::: Given data :::
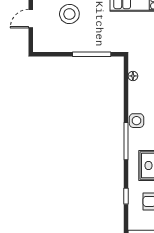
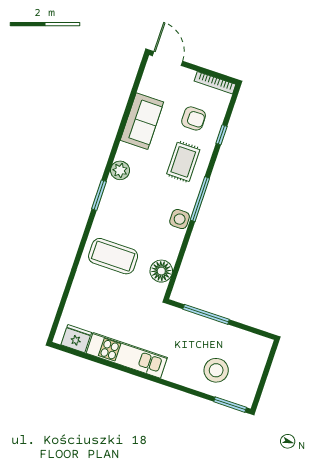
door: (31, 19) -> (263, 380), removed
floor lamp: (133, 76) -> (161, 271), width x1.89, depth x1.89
:::
::: Given data :::
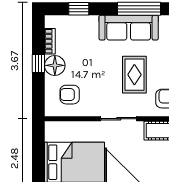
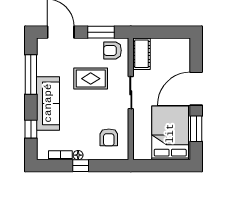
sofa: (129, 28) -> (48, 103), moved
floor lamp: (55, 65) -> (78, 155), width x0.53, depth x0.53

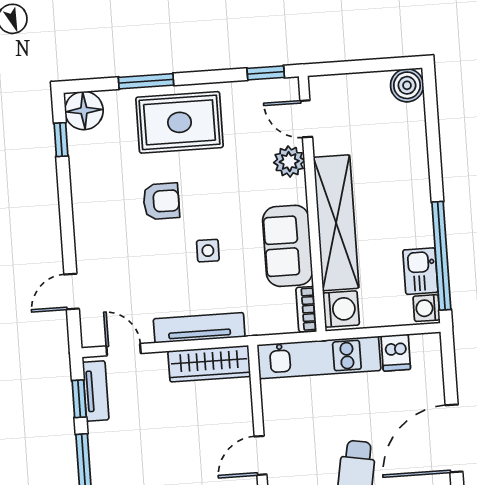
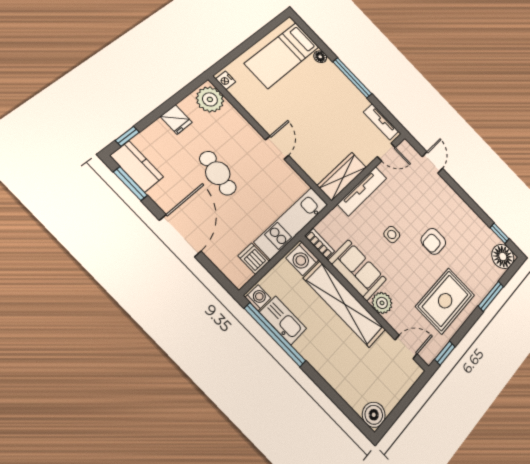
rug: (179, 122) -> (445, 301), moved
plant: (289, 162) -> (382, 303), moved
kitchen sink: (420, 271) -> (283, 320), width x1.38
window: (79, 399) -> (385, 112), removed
:::
• _Exercise requirements_:
Look above for the line holding "sofa: (129, 28) -> (48, 103), moved" and output everything from it down to the line holding "window: (79, 399) -> (385, 112), removed", both ends included, exactly and without images.

• _Response area_:
sofa: (129, 28) -> (48, 103), moved
floor lamp: (55, 65) -> (78, 155), width x0.53, depth x0.53

rug: (179, 122) -> (445, 301), moved
plant: (289, 162) -> (382, 303), moved
kitchen sink: (420, 271) -> (283, 320), width x1.38
window: (79, 399) -> (385, 112), removed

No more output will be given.